_Entries supplied_.
※ ※ ※

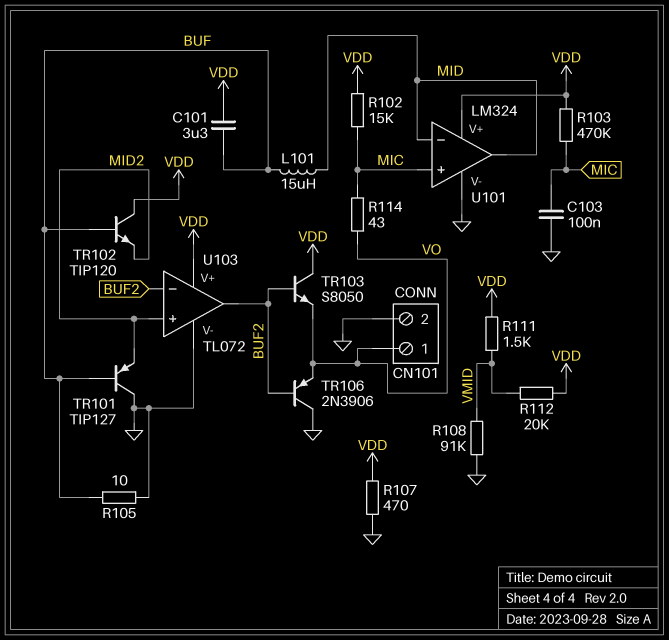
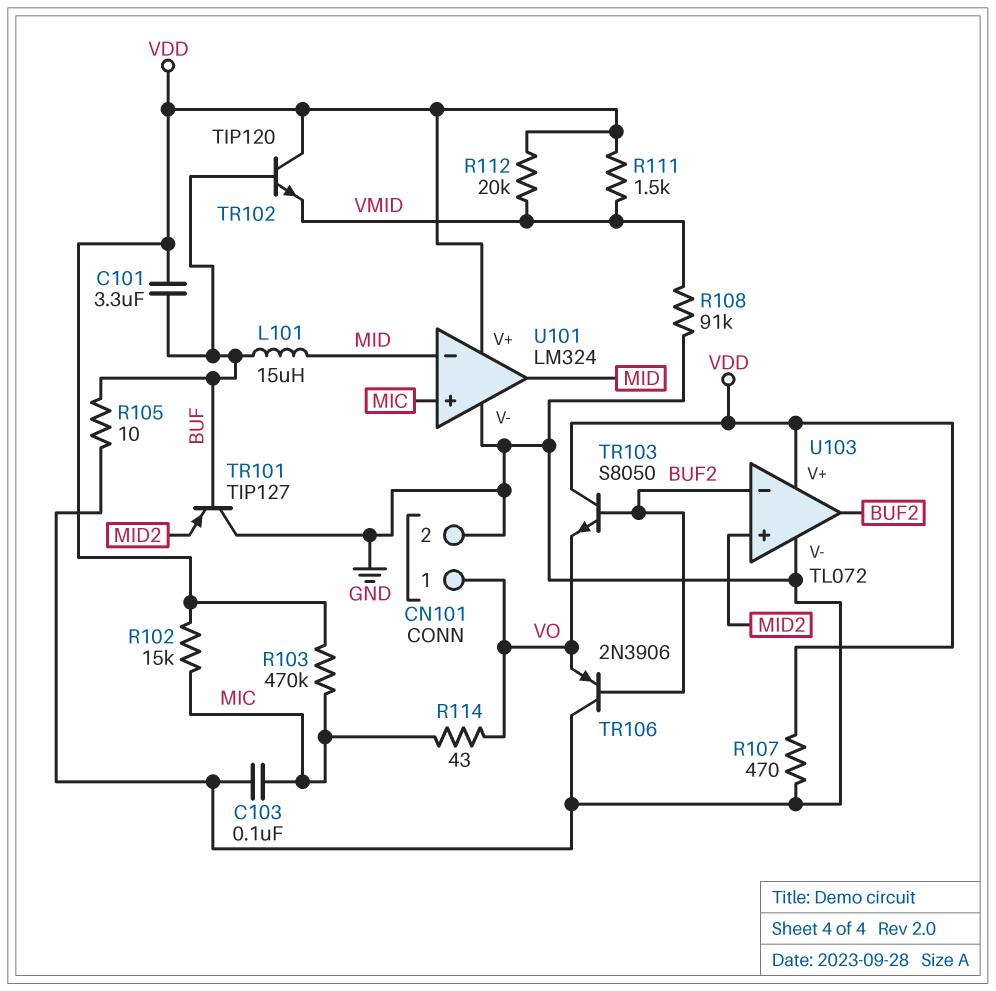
TR102: NPN TIP120 (B BUF, C VDD, E MID2) -> NPN TIP120 (B BUF, C VDD, E VMID)

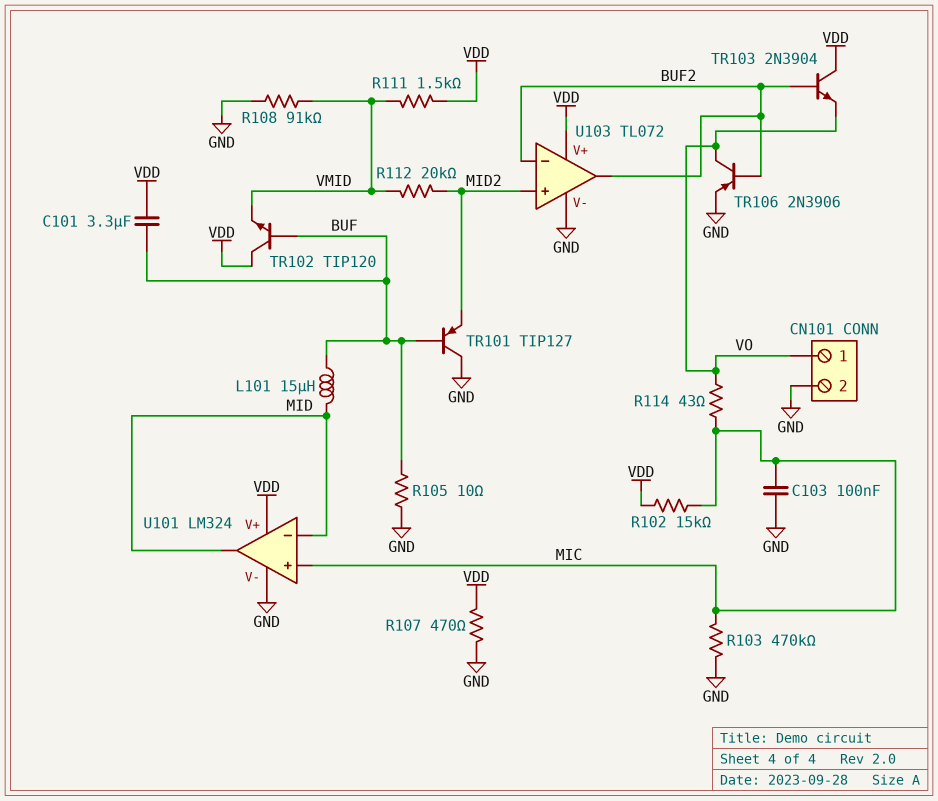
R103: 470k (MIC, VDD) -> 470k (GND, MIC)
R112: 20k (VDD, VMID) -> 20k (MID2, VMID)
TR103: NPN S8050 (B BUF2, C VDD, E VO) -> NPN 2N3904 (B BUF2, C VDD, E VO)
TR106: PNP 2N3906 (B BUF2, C GND, E VO) -> PNP 2N3906 (B BUF2, C VO, E GND)

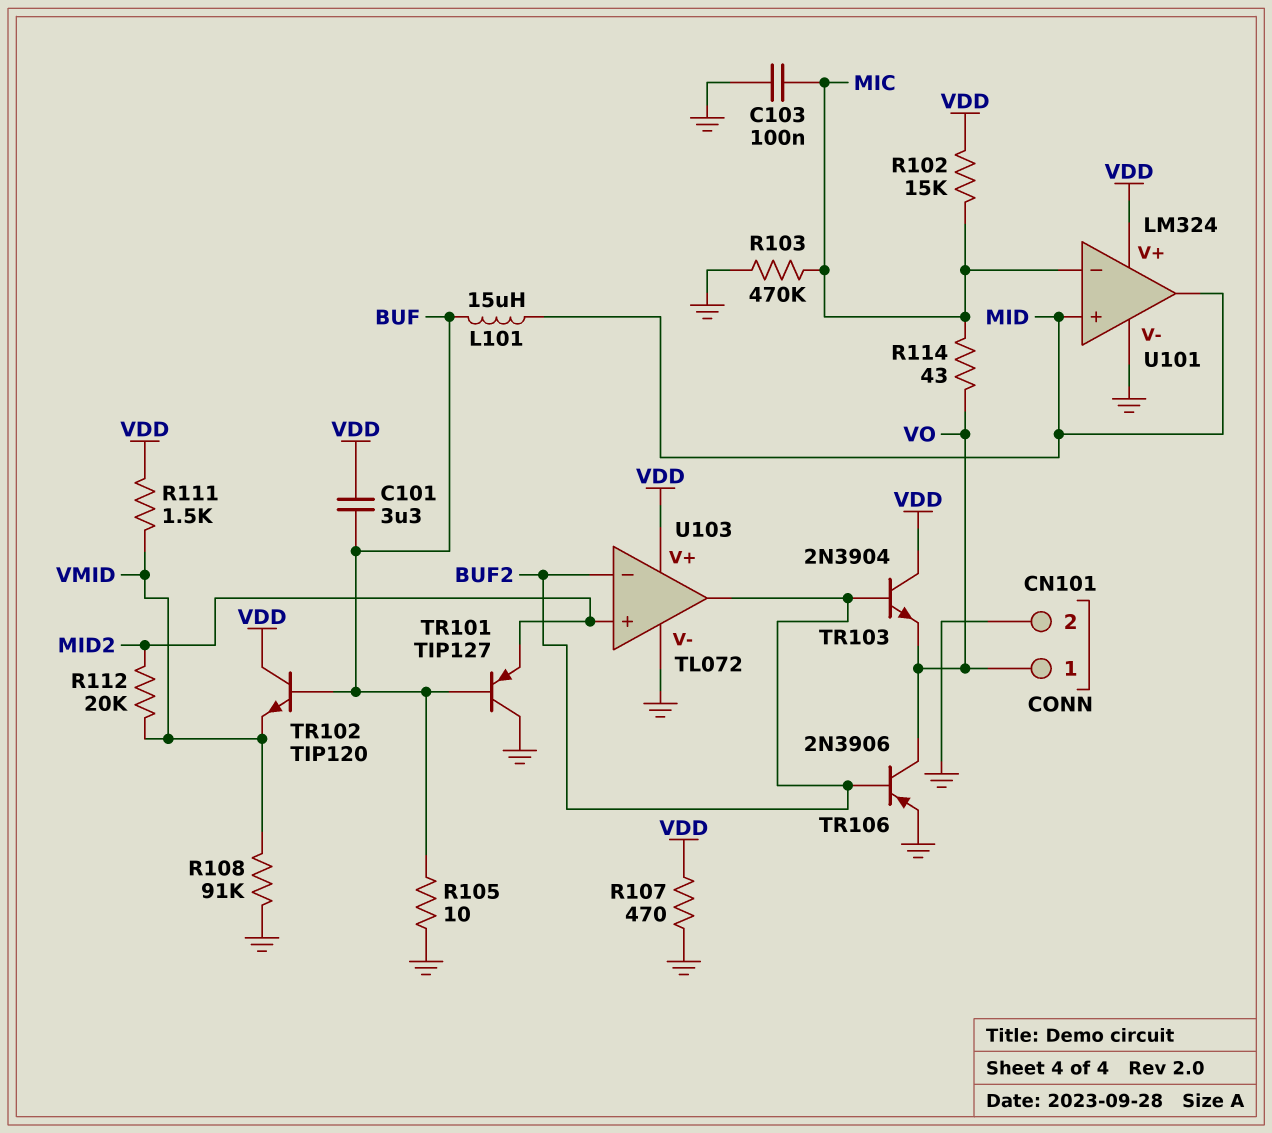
U101 pin in+: MIC -> MID
U101 pin in-: MID -> MIC

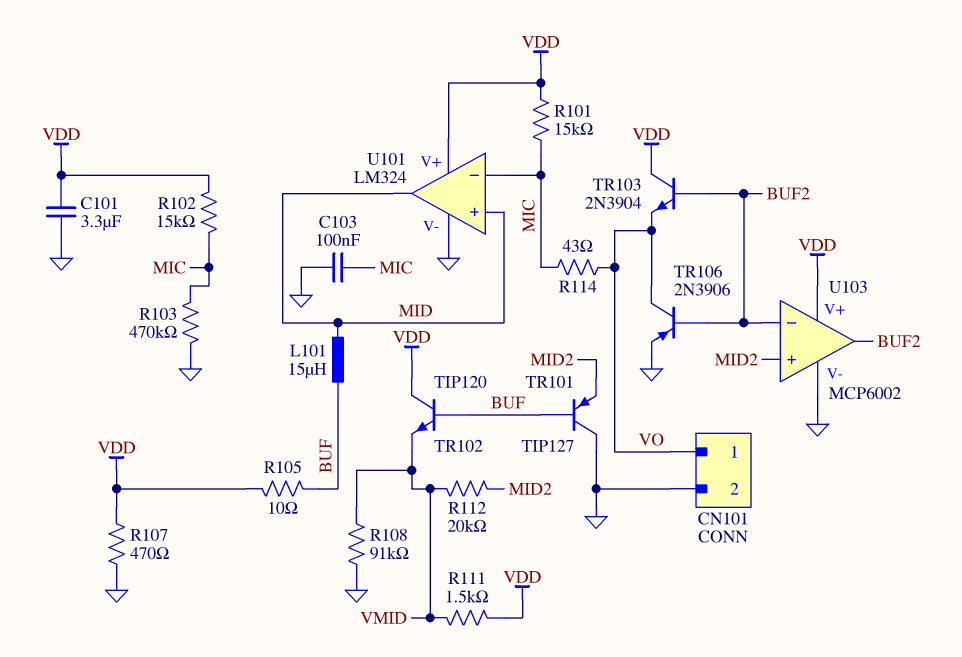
C101: 3.3uF (BUF, VDD) -> 3.3uF (GND, VDD)
R101: none -> 15k (MIC, VDD)
R105: 10 (BUF, GND) -> 10 (BUF, VDD)
U103: TL072 -> MCP6002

※ ※ ※

_Task details_. Using the material above, tally the lines that hold the string "VMID". Reply with the number alone.

_Final answer_. 2